- _WHAT YOU ARE ASKED TO DO_: In the listing below, the lines starting at the line with "BUZZER pin GND: GND -> 5V" and ending at the line with "STEPPER pin IN4: D7 -> A1" are to be output verbatim. Images stay out of the copy.

DATA Start Marker

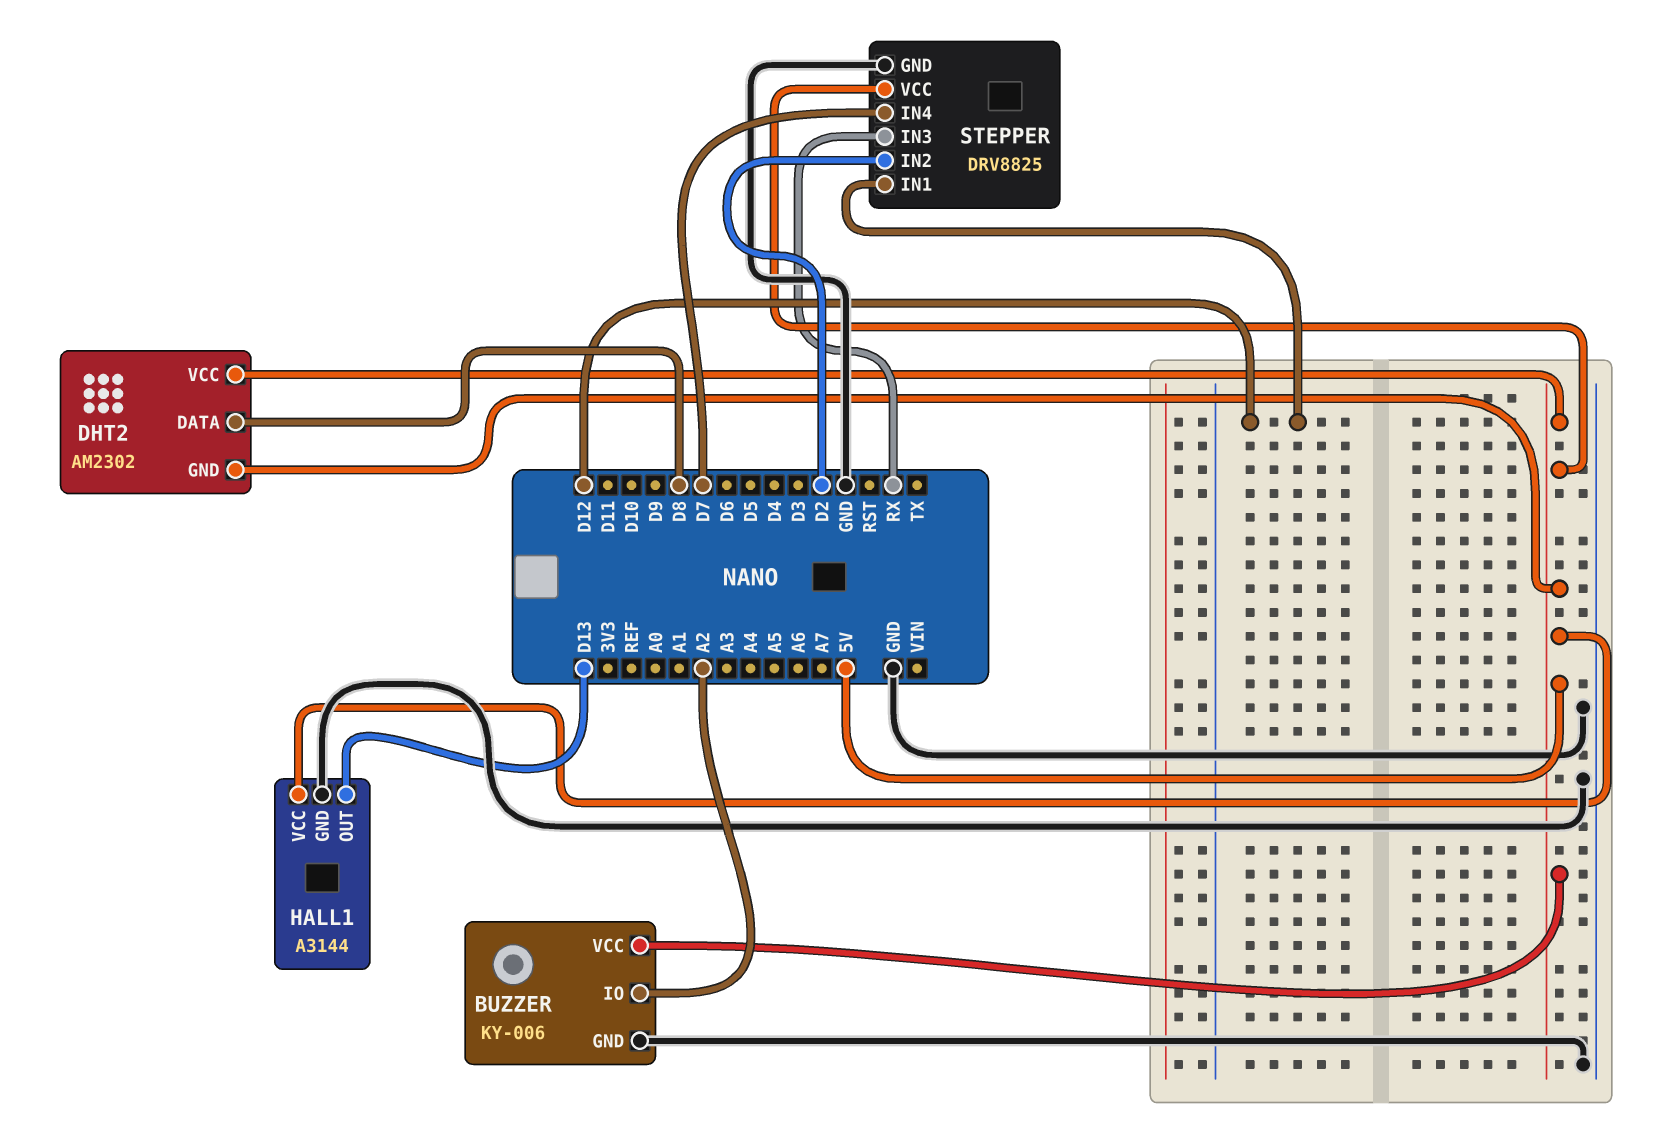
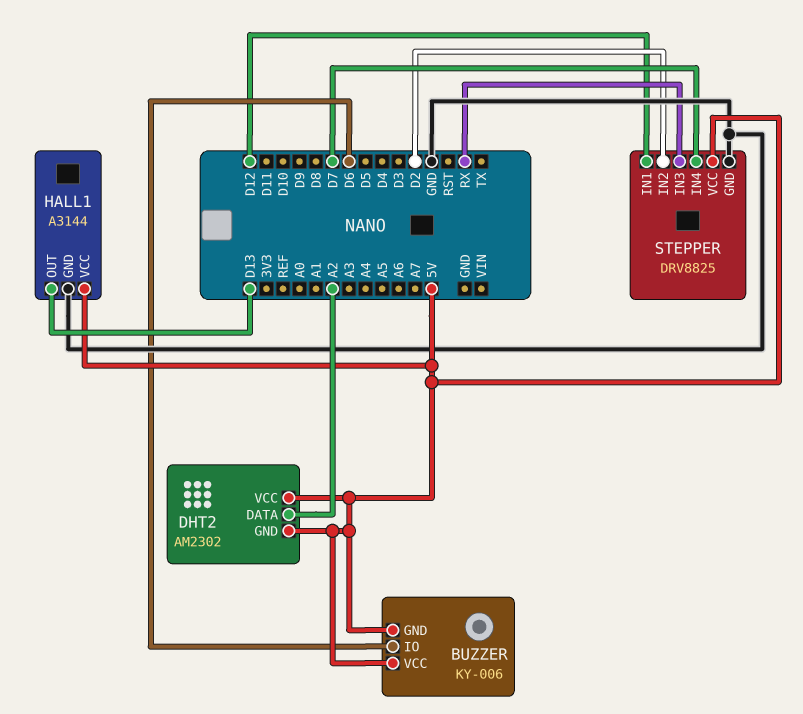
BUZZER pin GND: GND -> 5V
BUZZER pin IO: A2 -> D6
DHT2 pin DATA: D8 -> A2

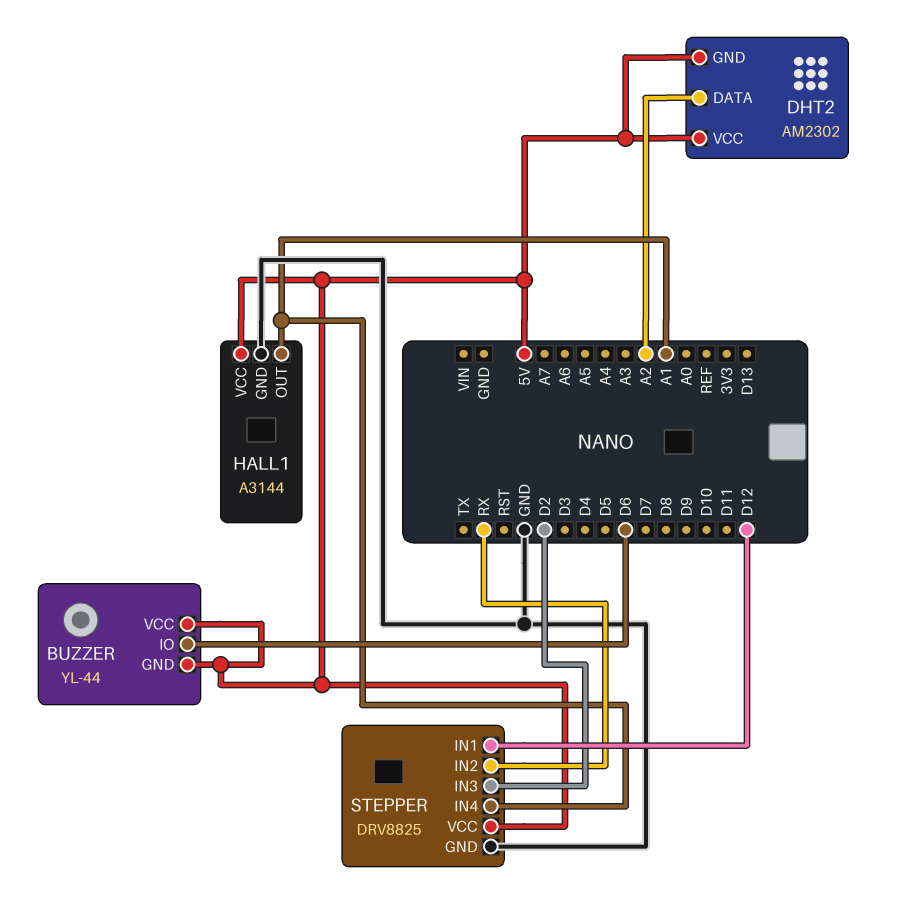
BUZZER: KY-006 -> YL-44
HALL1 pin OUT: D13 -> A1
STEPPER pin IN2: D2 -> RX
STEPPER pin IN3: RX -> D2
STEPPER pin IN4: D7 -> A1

DATA End Marker
DATA Start Marker

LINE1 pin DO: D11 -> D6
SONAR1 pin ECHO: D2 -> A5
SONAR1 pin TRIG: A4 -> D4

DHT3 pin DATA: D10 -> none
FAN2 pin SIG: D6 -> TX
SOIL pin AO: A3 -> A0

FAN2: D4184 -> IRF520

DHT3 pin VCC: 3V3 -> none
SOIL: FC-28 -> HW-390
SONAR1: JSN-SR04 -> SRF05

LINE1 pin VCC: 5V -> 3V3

DATA End Marker

- _OUTPUT OF THE EXERCISE_:
BUZZER pin GND: GND -> 5V
BUZZER pin IO: A2 -> D6
DHT2 pin DATA: D8 -> A2

BUZZER: KY-006 -> YL-44
HALL1 pin OUT: D13 -> A1
STEPPER pin IN2: D2 -> RX
STEPPER pin IN3: RX -> D2
STEPPER pin IN4: D7 -> A1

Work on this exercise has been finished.